[THE TASK]: Restate the full listing word for word; images stay out of it.

[INPUT DATA]:
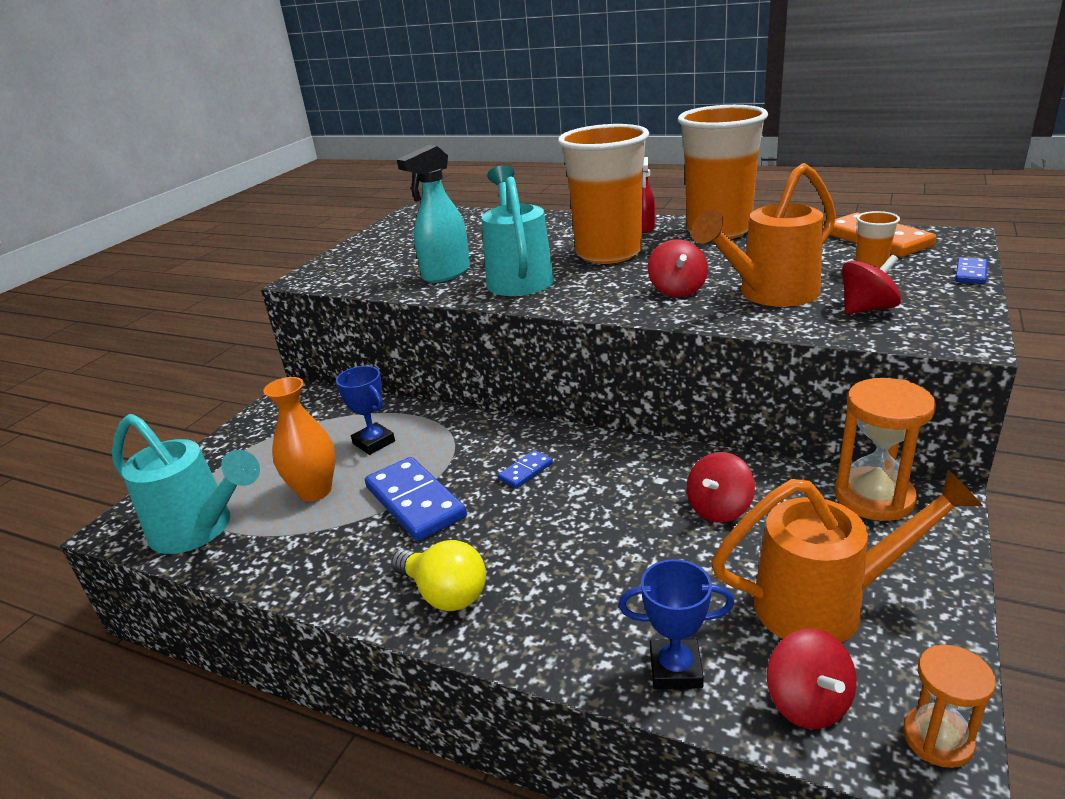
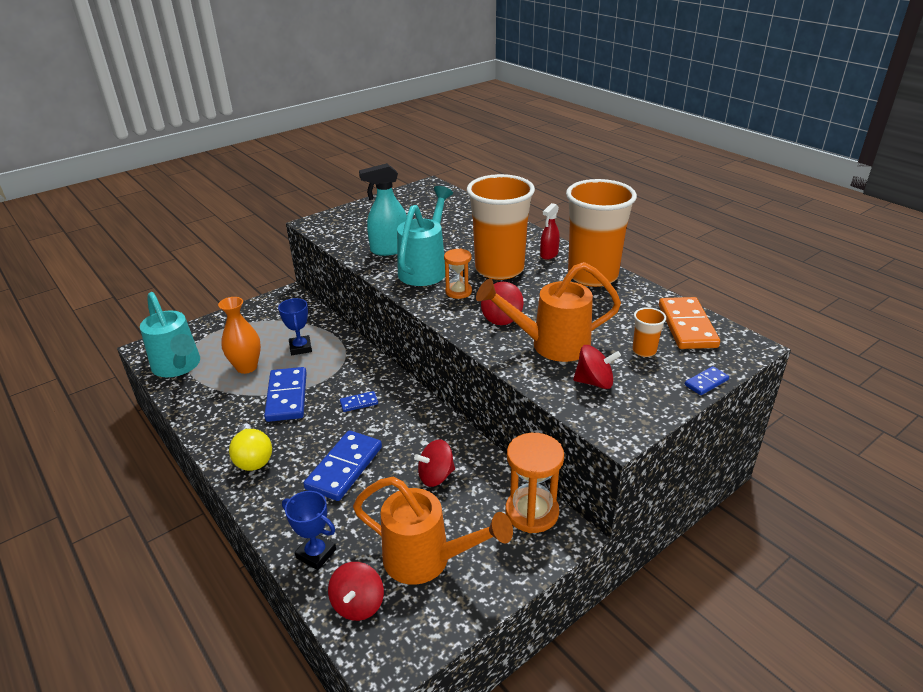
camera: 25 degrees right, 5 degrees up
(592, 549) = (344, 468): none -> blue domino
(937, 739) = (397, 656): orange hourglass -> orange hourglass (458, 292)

[WRITTEN ANSWER]:
camera: 25 degrees right, 5 degrees up
(592, 549) = (344, 468): none -> blue domino
(937, 739) = (397, 656): orange hourglass -> orange hourglass (458, 292)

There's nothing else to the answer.